▸ Assignment: Using the records below, find every line that includes "marker" and copy it.

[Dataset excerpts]

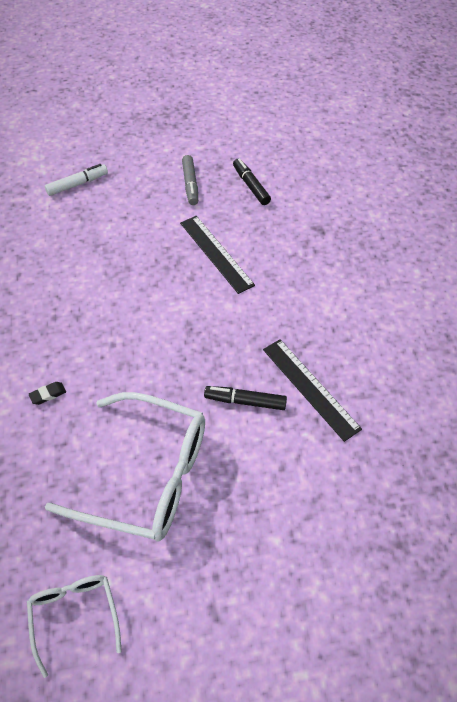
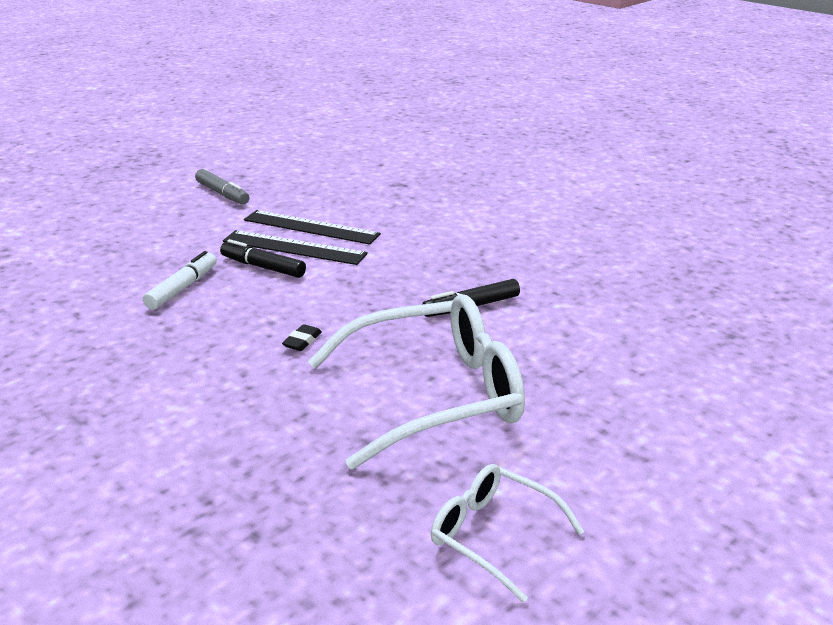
camera: 35 degrees left, 25 degrees down
(48, 394) = (234, 386): black eraser -> black eraser (302, 341)
(77, 184) = (77, 229): white marker -> white marker (182, 288)
(251, 186) = (292, 178): black marker -> black marker (263, 267)
(310, 388) = (522, 276): black ruler -> black ruler (294, 247)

▸ Expected answer:
(77, 184) = (77, 229): white marker -> white marker (182, 288)
(251, 186) = (292, 178): black marker -> black marker (263, 267)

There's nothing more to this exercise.